**EXERCISE INSTRUCTIONS:** Exactly the lines from the one with "(1st from left)" through the final line of the listing below should appear in the answer, and no others.

**DATASET CONTENT:**
--- --- ---

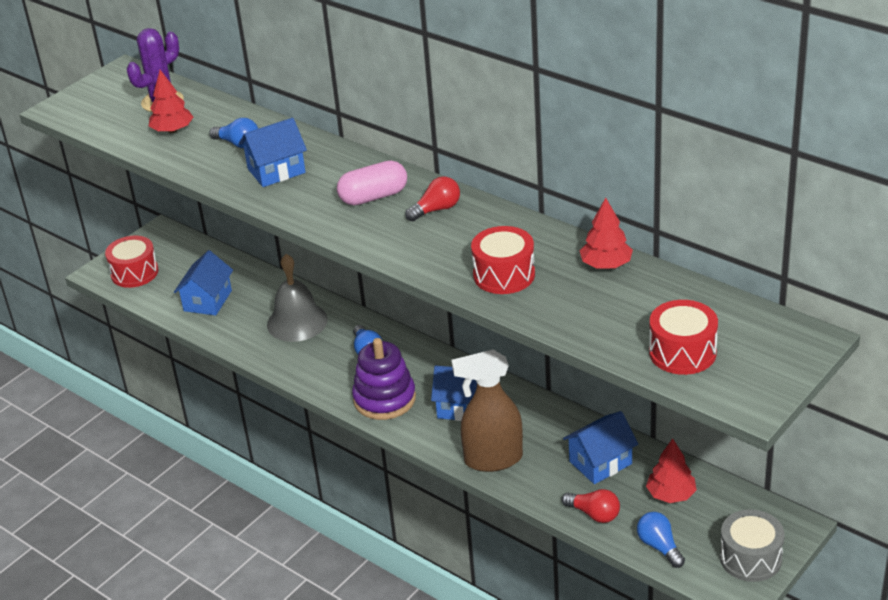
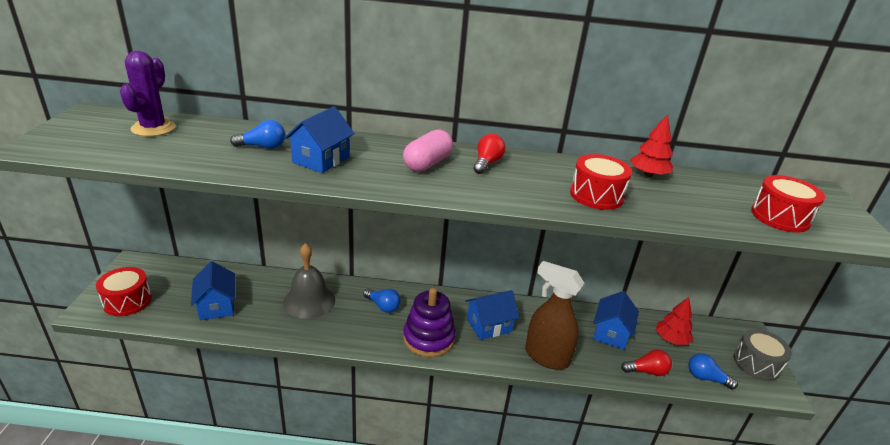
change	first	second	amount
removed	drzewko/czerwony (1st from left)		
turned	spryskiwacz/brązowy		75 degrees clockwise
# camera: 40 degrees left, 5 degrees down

--- --- ---

**OUTPUT FOR THIS TASK:**
removed	drzewko/czerwony (1st from left)		
turned	spryskiwacz/brązowy		75 degrees clockwise
# camera: 40 degrees left, 5 degrees down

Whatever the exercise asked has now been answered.